Required action. When you reach the line in the data below that contains "purple brick E4:G4", please start repeating lines exactly, and stop after the line that contains "brown brick D2:D3", repeating nothing else.

======== The data ========

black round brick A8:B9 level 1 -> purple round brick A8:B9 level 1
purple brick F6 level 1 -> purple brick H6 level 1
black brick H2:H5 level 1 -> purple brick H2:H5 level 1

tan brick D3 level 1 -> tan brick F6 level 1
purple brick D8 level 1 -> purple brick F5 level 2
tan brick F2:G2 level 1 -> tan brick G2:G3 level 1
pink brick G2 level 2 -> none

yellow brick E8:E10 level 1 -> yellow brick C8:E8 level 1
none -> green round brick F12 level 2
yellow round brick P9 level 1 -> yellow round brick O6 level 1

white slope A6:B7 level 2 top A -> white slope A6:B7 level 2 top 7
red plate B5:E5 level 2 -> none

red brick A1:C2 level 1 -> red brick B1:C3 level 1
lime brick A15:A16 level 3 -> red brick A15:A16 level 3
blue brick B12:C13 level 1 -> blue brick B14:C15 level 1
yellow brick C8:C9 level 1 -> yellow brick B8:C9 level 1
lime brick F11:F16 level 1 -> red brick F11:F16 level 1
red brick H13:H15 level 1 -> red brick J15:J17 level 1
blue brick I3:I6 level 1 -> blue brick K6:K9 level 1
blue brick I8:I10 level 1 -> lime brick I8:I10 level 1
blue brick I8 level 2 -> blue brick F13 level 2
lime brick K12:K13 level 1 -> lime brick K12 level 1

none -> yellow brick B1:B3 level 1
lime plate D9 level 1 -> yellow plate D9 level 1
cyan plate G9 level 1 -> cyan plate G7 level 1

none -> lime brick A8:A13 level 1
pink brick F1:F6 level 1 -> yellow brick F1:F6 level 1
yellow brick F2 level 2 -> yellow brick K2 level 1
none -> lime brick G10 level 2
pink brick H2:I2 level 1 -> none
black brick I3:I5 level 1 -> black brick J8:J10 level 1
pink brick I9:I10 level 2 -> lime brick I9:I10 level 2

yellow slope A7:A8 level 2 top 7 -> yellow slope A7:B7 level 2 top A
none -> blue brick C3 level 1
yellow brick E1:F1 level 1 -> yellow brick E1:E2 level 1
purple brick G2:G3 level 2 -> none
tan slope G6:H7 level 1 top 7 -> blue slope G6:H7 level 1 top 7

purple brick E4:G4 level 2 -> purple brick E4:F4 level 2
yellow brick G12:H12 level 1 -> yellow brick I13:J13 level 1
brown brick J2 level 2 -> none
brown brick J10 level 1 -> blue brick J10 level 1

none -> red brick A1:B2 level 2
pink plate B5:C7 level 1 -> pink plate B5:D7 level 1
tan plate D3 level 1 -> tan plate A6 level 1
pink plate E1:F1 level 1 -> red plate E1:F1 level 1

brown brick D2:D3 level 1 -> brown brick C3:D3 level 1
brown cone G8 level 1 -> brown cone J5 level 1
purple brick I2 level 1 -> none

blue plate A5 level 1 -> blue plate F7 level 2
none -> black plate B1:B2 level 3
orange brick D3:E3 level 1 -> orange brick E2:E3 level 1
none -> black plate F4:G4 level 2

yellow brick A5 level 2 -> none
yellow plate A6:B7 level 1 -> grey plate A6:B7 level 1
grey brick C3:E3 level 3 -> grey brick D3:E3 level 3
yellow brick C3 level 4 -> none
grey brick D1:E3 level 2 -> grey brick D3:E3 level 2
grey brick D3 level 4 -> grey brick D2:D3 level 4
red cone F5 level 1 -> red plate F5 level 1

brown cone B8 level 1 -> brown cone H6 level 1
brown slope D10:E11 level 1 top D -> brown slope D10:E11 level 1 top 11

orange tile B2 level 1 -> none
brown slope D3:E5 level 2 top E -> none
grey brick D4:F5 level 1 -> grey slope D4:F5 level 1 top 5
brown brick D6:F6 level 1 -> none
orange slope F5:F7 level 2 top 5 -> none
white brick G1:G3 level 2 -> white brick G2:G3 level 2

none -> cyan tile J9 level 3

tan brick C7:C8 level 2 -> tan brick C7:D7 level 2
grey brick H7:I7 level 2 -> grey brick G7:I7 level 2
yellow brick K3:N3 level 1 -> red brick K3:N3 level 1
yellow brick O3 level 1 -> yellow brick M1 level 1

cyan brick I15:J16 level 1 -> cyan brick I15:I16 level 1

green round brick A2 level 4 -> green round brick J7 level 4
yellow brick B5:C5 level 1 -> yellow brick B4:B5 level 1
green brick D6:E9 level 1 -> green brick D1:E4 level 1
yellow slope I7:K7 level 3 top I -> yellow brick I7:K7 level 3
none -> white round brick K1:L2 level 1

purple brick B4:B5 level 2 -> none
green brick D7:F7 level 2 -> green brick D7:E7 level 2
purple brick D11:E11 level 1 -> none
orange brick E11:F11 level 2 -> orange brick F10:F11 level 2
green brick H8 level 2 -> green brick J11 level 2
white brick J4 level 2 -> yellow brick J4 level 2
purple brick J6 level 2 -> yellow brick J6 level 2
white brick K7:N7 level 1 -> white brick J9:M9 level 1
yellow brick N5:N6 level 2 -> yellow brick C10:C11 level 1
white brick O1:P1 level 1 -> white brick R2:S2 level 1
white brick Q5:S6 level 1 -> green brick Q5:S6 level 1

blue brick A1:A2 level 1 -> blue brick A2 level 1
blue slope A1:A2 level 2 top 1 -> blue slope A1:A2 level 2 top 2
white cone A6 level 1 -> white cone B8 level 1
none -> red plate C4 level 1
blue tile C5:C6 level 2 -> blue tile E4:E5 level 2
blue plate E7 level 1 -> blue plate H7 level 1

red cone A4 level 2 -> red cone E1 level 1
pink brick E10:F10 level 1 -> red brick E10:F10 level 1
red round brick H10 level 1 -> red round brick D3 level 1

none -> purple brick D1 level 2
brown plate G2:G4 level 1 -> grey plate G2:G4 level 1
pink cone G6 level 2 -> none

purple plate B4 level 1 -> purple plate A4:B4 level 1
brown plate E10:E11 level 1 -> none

========

Task output.
purple brick E4:G4 level 2 -> purple brick E4:F4 level 2
yellow brick G12:H12 level 1 -> yellow brick I13:J13 level 1
brown brick J2 level 2 -> none
brown brick J10 level 1 -> blue brick J10 level 1

none -> red brick A1:B2 level 2
pink plate B5:C7 level 1 -> pink plate B5:D7 level 1
tan plate D3 level 1 -> tan plate A6 level 1
pink plate E1:F1 level 1 -> red plate E1:F1 level 1

brown brick D2:D3 level 1 -> brown brick C3:D3 level 1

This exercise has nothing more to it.